## Work item
Your answer should hold each line of the material that contains the word "headphones".

## Available data
>>>>>

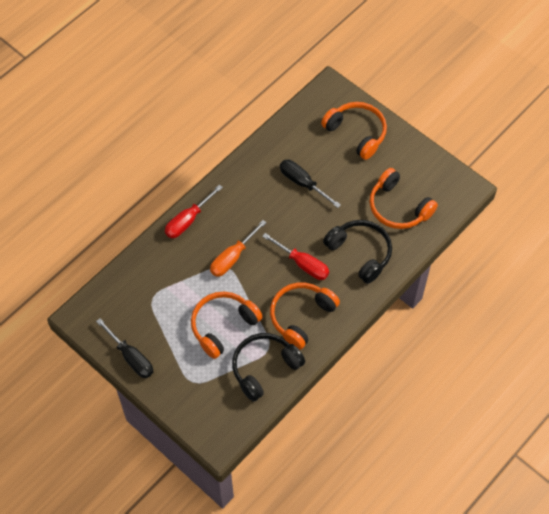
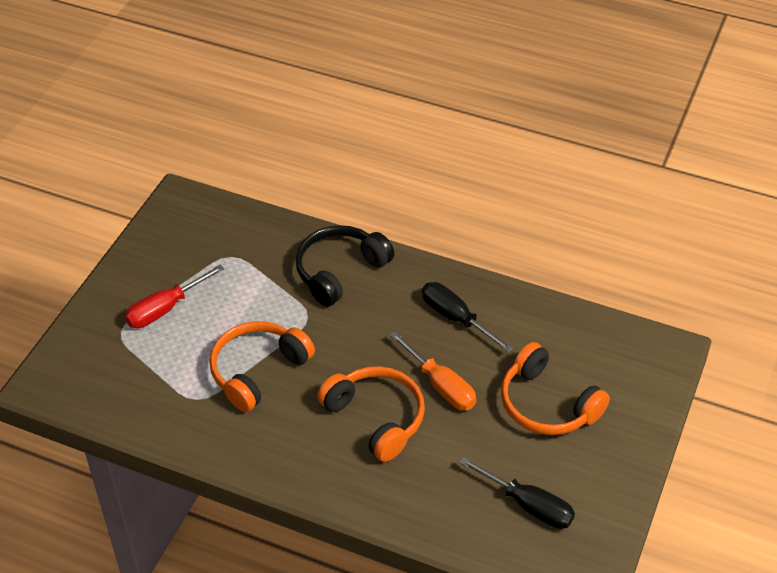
black headphones: 2 -> 1
orange headphones: 4 -> 3
red screwdriver: 2 -> 1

<<<<<

## Output below
black headphones: 2 -> 1
orange headphones: 4 -> 3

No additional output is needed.